**Data extract:**
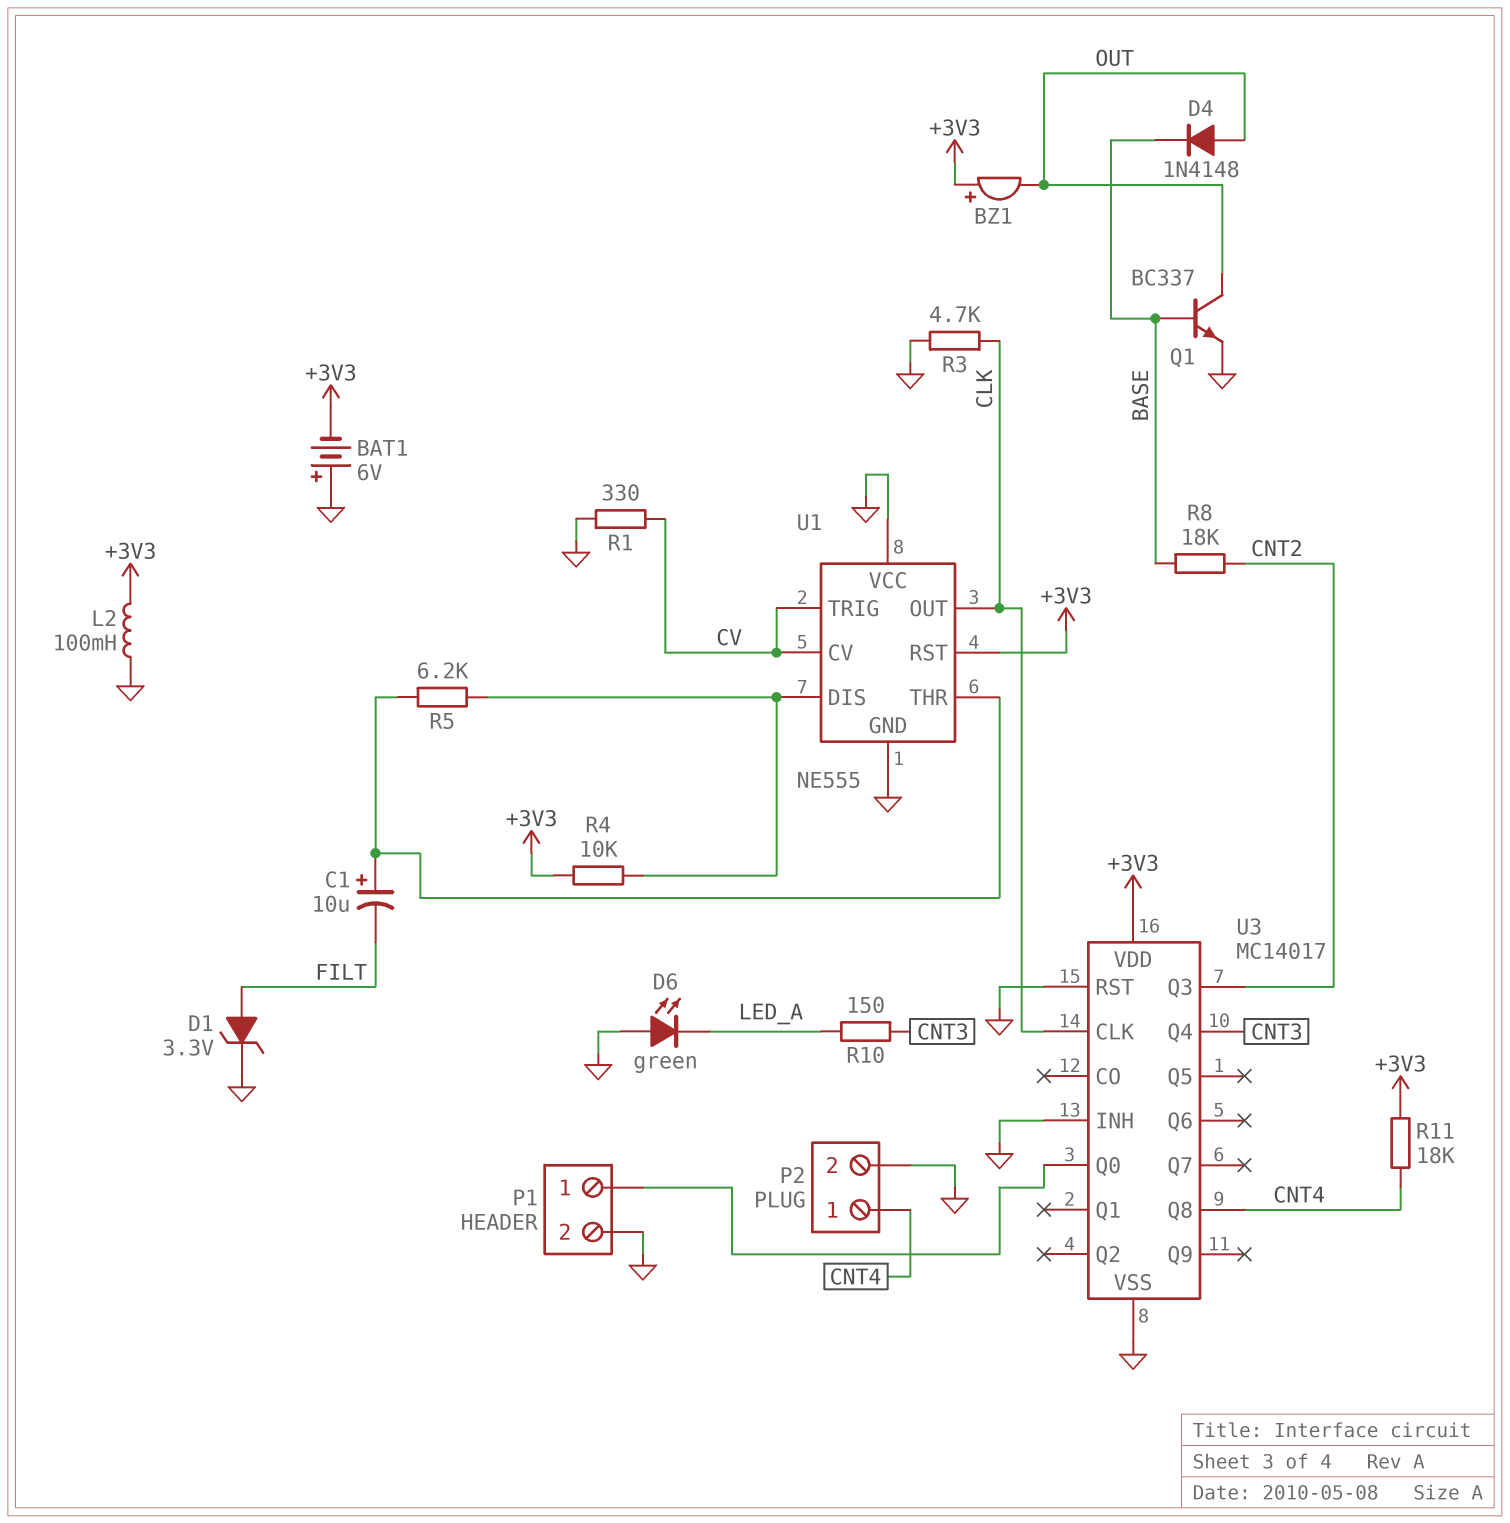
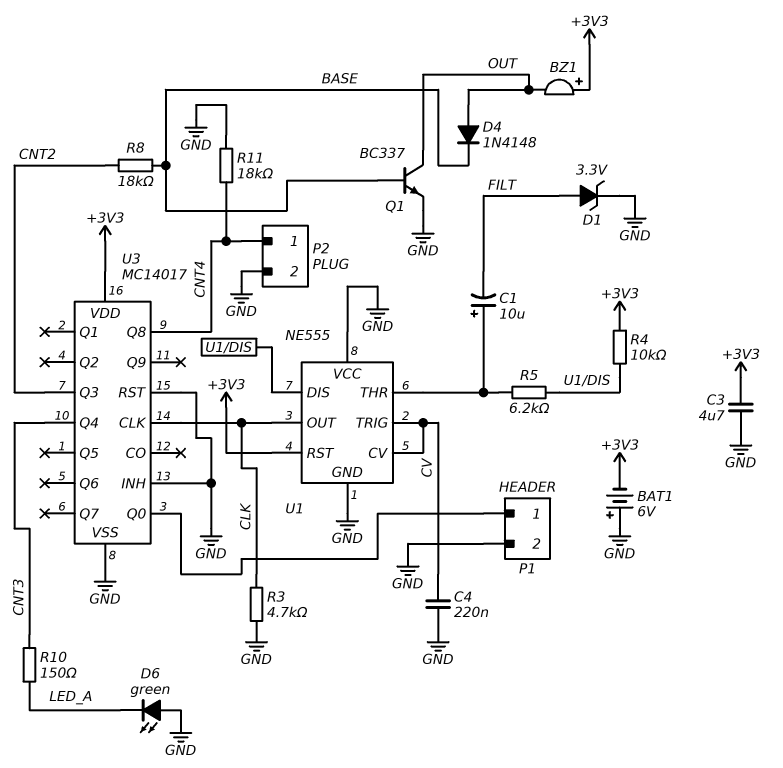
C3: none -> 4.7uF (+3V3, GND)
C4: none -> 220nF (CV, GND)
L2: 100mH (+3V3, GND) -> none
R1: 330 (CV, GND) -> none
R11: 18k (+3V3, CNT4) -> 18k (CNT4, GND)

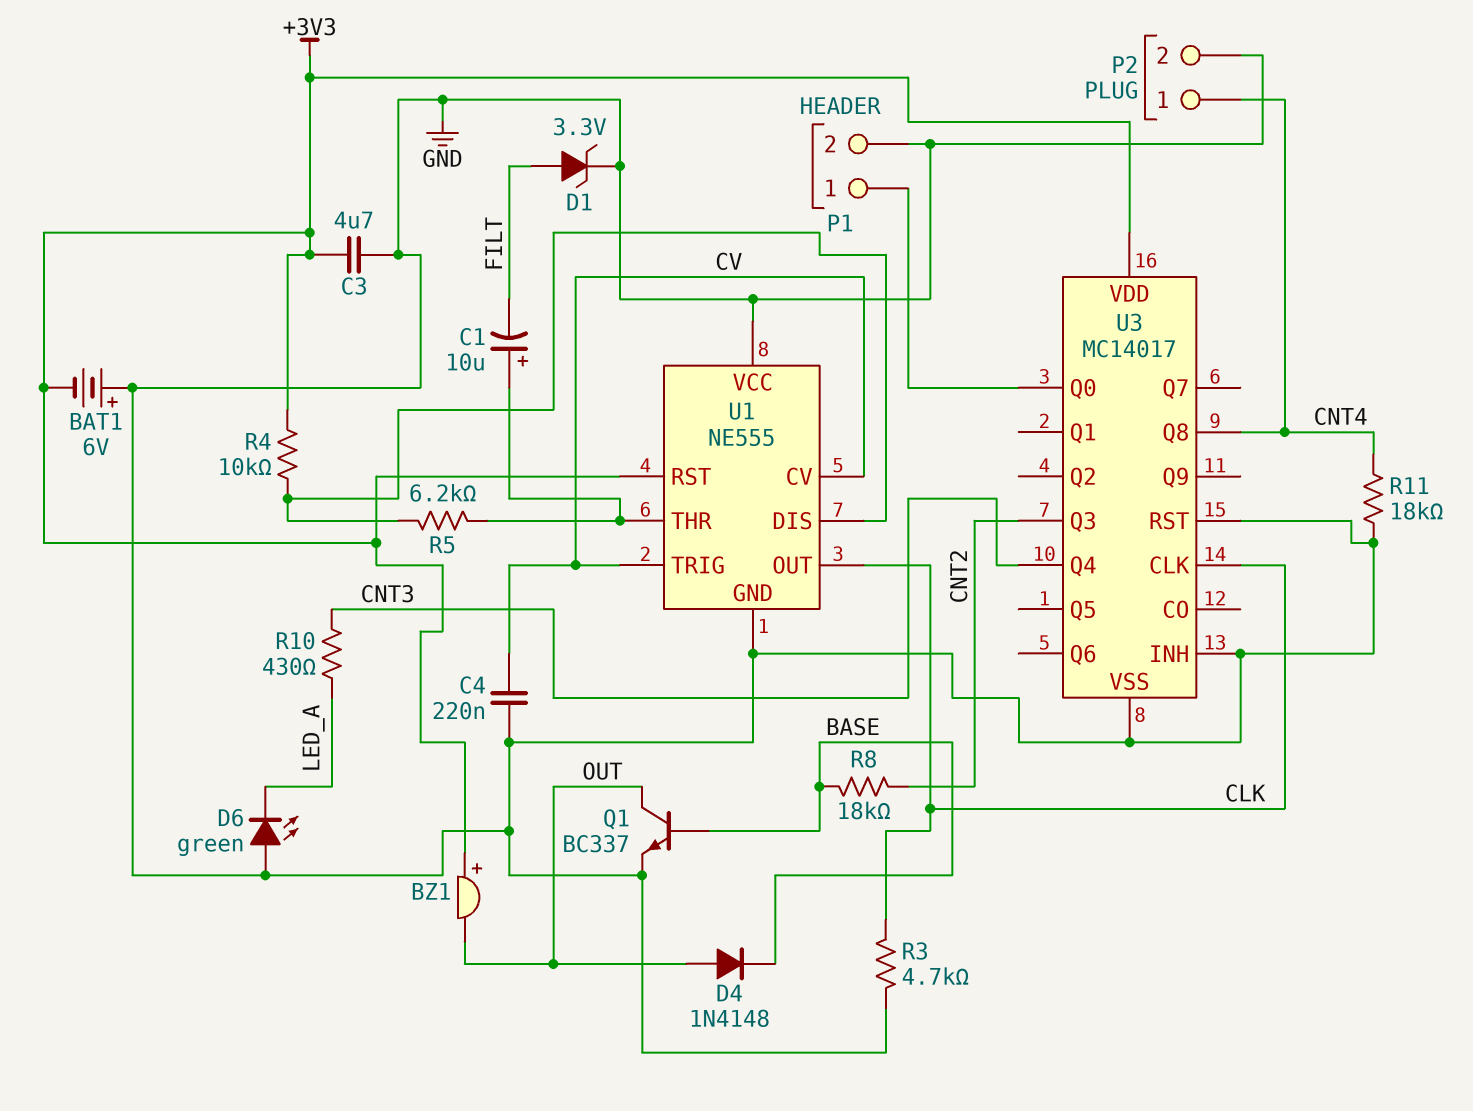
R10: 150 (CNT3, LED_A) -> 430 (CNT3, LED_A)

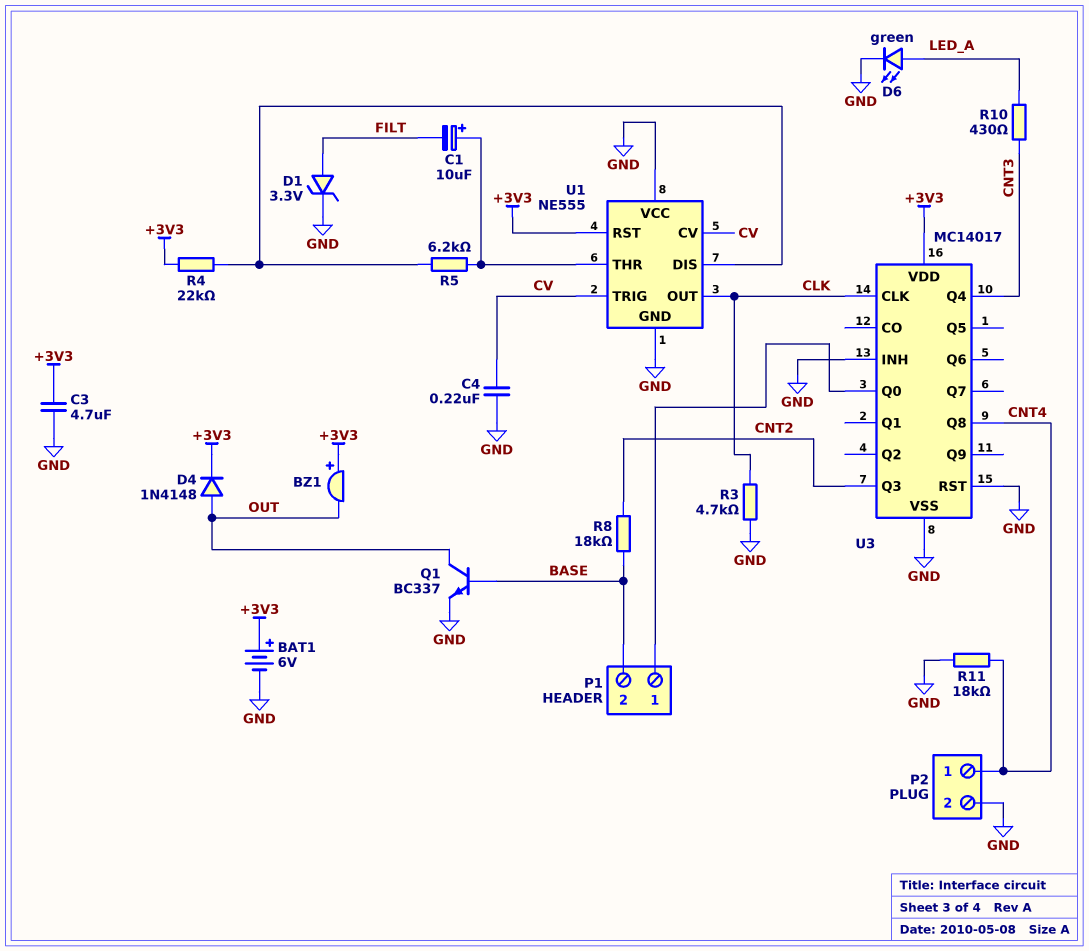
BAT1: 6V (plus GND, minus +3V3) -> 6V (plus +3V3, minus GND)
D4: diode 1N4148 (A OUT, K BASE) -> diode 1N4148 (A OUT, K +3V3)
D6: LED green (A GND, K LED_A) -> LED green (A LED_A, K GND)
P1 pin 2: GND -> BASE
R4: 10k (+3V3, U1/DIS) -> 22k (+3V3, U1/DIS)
--
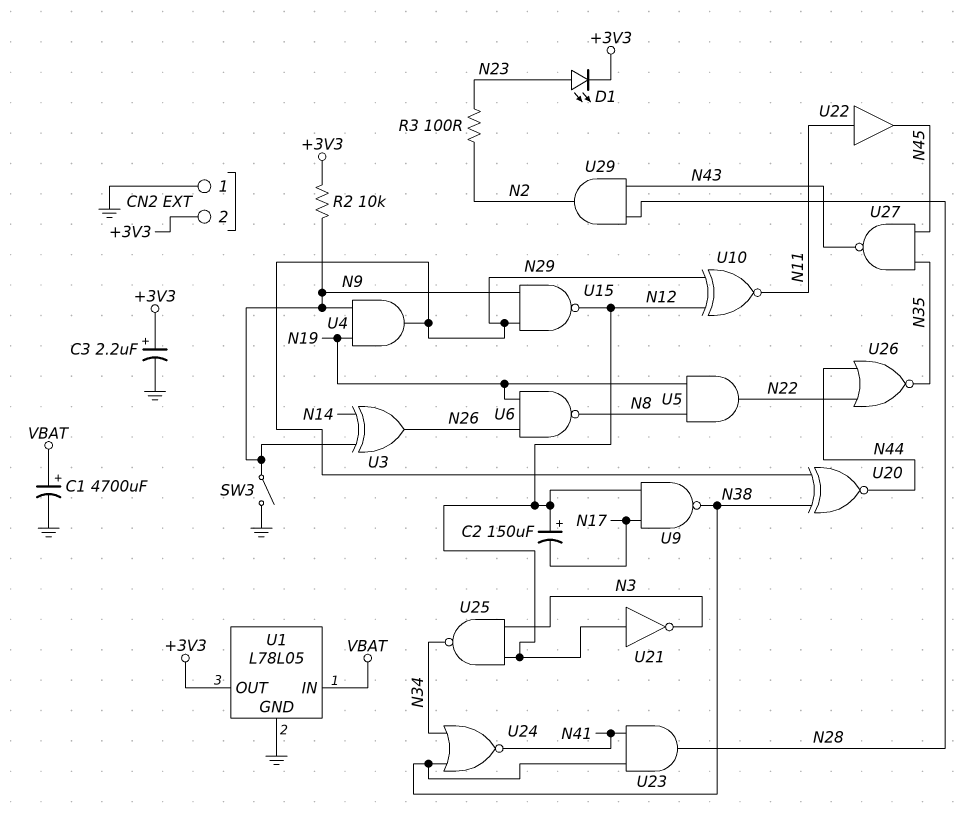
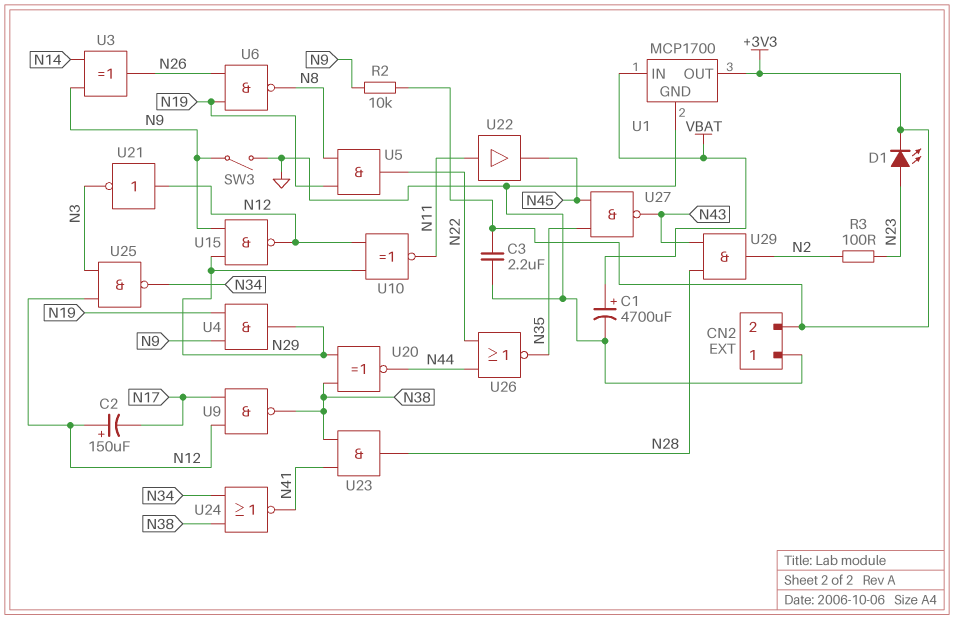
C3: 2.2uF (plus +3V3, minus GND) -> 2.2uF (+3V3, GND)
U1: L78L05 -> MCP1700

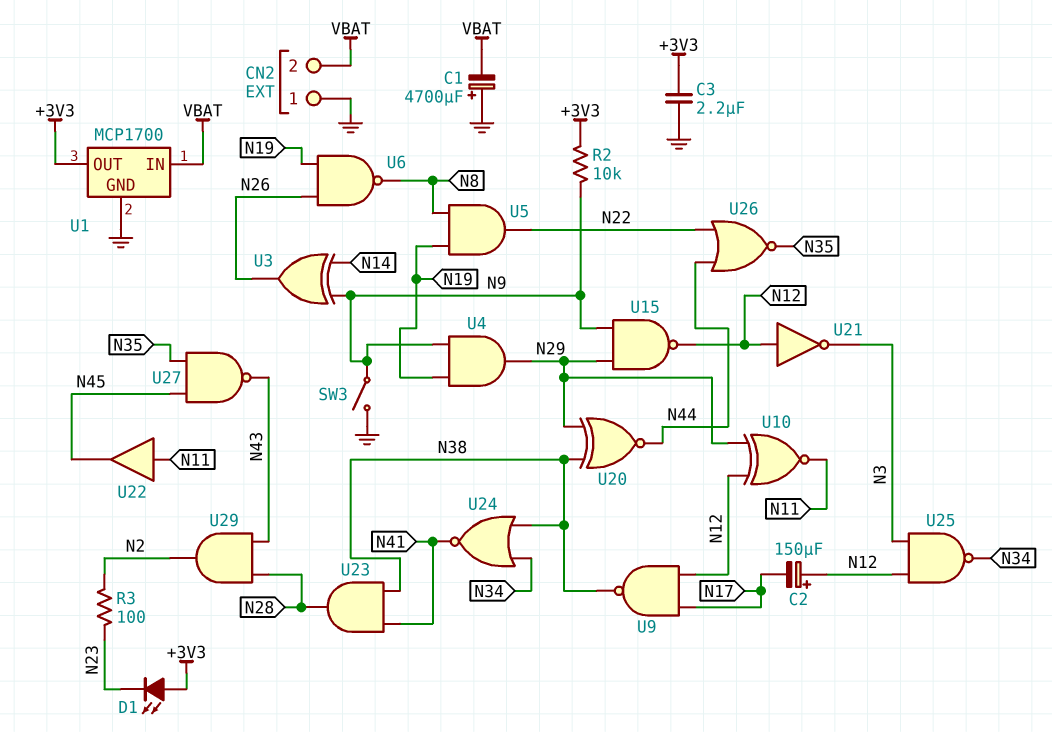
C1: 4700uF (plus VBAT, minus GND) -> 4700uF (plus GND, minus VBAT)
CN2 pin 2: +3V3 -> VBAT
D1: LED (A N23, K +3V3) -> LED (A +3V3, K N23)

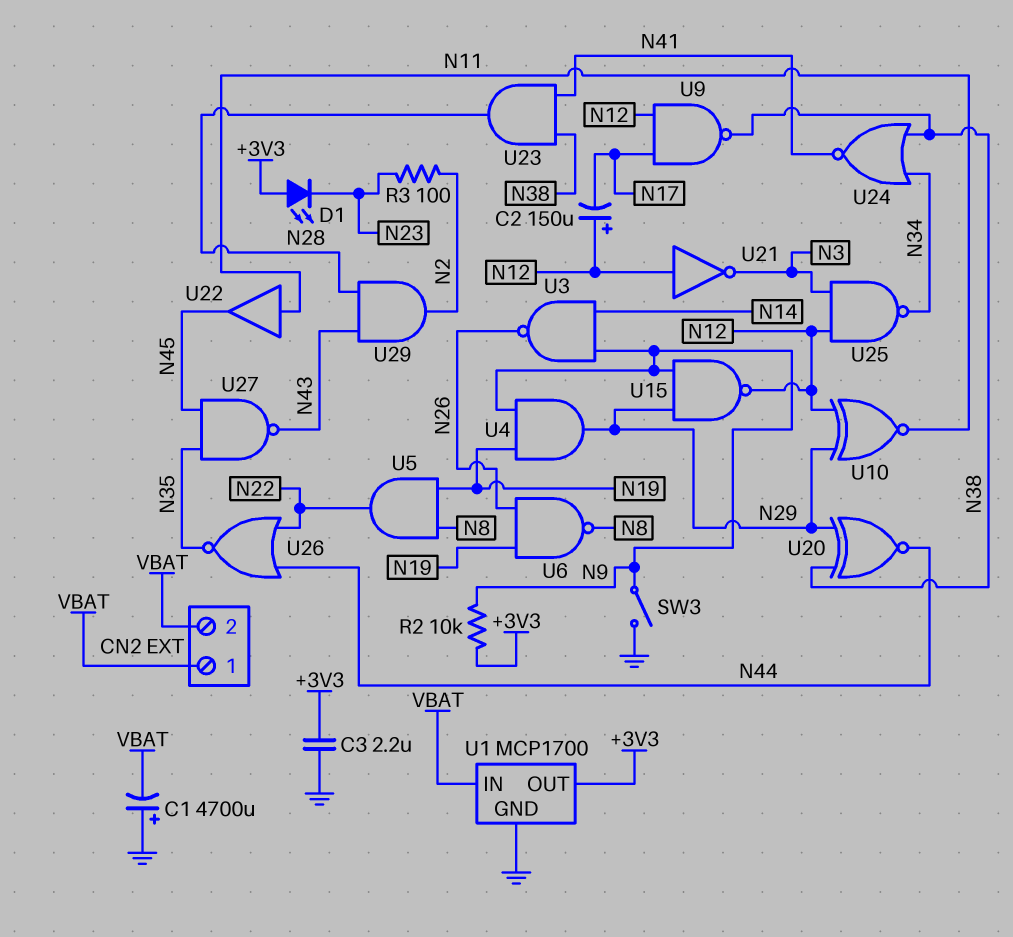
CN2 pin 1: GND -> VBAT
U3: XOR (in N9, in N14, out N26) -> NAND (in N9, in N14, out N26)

**Work order:**
Make an exact copy of the lines above, beginning with the line with "C3: none -> 4.7uF (+3V3, GND)" and ending with the line with "R4: 10k (+3V3, U1/DIS) -> 22k (+3V3, U1/DIS)", and keep the pictures out of it.

**Result:**
C3: none -> 4.7uF (+3V3, GND)
C4: none -> 220nF (CV, GND)
L2: 100mH (+3V3, GND) -> none
R1: 330 (CV, GND) -> none
R11: 18k (+3V3, CNT4) -> 18k (CNT4, GND)

R10: 150 (CNT3, LED_A) -> 430 (CNT3, LED_A)

BAT1: 6V (plus GND, minus +3V3) -> 6V (plus +3V3, minus GND)
D4: diode 1N4148 (A OUT, K BASE) -> diode 1N4148 (A OUT, K +3V3)
D6: LED green (A GND, K LED_A) -> LED green (A LED_A, K GND)
P1 pin 2: GND -> BASE
R4: 10k (+3V3, U1/DIS) -> 22k (+3V3, U1/DIS)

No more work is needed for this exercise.